Stated goal: Extract the complete data exactly as given.

Record extracts:
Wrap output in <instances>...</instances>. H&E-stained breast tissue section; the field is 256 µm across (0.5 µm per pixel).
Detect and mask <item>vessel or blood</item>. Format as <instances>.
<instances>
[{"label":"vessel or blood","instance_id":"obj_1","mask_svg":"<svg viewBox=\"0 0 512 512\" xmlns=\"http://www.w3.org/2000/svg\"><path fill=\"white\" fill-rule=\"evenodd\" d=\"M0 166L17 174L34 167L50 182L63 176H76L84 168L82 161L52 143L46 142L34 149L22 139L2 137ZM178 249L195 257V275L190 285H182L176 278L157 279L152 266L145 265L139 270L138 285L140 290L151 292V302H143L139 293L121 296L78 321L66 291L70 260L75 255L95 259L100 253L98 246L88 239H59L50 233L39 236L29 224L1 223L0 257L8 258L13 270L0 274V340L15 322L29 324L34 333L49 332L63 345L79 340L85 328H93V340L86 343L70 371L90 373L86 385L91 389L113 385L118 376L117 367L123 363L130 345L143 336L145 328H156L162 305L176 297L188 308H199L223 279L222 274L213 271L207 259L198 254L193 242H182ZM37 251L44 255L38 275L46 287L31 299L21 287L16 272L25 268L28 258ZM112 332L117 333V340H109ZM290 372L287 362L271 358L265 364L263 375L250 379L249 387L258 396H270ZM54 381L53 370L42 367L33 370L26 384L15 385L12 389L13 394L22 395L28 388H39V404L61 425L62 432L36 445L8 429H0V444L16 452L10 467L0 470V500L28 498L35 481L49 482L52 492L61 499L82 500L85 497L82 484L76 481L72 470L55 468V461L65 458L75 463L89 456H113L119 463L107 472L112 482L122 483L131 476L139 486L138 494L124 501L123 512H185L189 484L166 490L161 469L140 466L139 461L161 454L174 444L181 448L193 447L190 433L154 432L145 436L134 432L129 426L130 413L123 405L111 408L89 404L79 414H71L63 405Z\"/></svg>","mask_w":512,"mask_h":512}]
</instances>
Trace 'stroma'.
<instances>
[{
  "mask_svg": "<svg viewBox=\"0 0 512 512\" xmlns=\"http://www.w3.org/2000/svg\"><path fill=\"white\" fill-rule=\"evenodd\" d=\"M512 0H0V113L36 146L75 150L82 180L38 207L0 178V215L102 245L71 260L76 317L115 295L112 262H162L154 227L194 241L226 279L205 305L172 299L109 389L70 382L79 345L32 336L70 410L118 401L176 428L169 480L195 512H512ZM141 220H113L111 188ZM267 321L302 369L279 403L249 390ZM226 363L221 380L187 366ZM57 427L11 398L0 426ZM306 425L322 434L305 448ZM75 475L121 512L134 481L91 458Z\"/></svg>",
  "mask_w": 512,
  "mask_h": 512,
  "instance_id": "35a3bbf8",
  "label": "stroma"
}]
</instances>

Result of this task:
Wrap output in <instances>...</instances>. H&E-stained breast tissue section; the field is 256 µm across (0.5 µm per pixel).
Detect and mask <item>vessel or blood</item>. Format as <instances>.
<instances>
[{"label":"vessel or blood","instance_id":"obj_1","mask_svg":"<svg viewBox=\"0 0 512 512\" xmlns=\"http://www.w3.org/2000/svg\"><path fill=\"white\" fill-rule=\"evenodd\" d=\"M0 166L17 174L34 167L50 182L63 176H76L84 168L82 161L52 143L46 142L34 149L22 139L2 137ZM178 249L195 257V275L190 285H182L176 278L157 279L152 266L145 265L139 270L138 285L140 290L151 292V302H143L139 293L121 296L78 321L66 291L70 260L75 255L95 259L100 253L98 246L88 239H59L50 233L39 236L29 224L1 223L0 257L8 258L13 270L0 274V340L15 322L29 324L34 333L49 332L63 345L79 340L85 328H93V340L86 343L70 371L90 373L86 385L91 389L113 385L118 376L117 367L123 363L130 345L143 336L145 328H156L162 305L176 297L188 308H199L223 279L222 274L213 271L207 259L198 254L193 242H182ZM37 251L44 255L38 275L46 287L31 299L21 287L16 272L25 268L28 258ZM112 332L117 333V340H109ZM290 372L287 362L271 358L265 364L263 375L250 379L249 387L258 396H270ZM54 381L53 370L42 367L33 370L26 384L15 385L12 389L13 394L22 395L28 388H39V404L61 425L62 432L36 445L8 429H0V444L16 452L10 467L0 470V500L28 498L35 481L49 482L52 492L61 499L82 500L85 497L82 484L76 481L72 470L55 468V461L65 458L75 463L89 456H113L119 463L107 472L112 482L122 483L131 476L139 486L138 494L124 501L123 512H185L189 484L166 490L161 469L140 466L139 461L161 454L174 444L181 448L193 447L190 433L154 432L145 436L134 432L129 426L130 413L123 405L111 408L89 404L79 414H71L63 405Z\"/></svg>","mask_w":512,"mask_h":512}]
</instances>
Trace 'stroma'.
<instances>
[{
  "mask_svg": "<svg viewBox=\"0 0 512 512\" xmlns=\"http://www.w3.org/2000/svg\"><path fill=\"white\" fill-rule=\"evenodd\" d=\"M512 0H0V113L36 146L75 150L82 180L38 207L0 178V215L102 245L71 260L76 317L115 295L112 262H162L154 227L194 241L226 279L205 305L172 299L109 389L70 382L79 345L32 336L70 410L118 401L176 428L169 480L195 512H512ZM141 220H113L111 188ZM267 321L302 369L279 403L249 390ZM226 363L221 380L187 366ZM57 427L11 398L0 426ZM306 425L322 434L305 448ZM75 475L121 512L134 481L91 458Z\"/></svg>",
  "mask_w": 512,
  "mask_h": 512,
  "instance_id": "35a3bbf8",
  "label": "stroma"
}]
</instances>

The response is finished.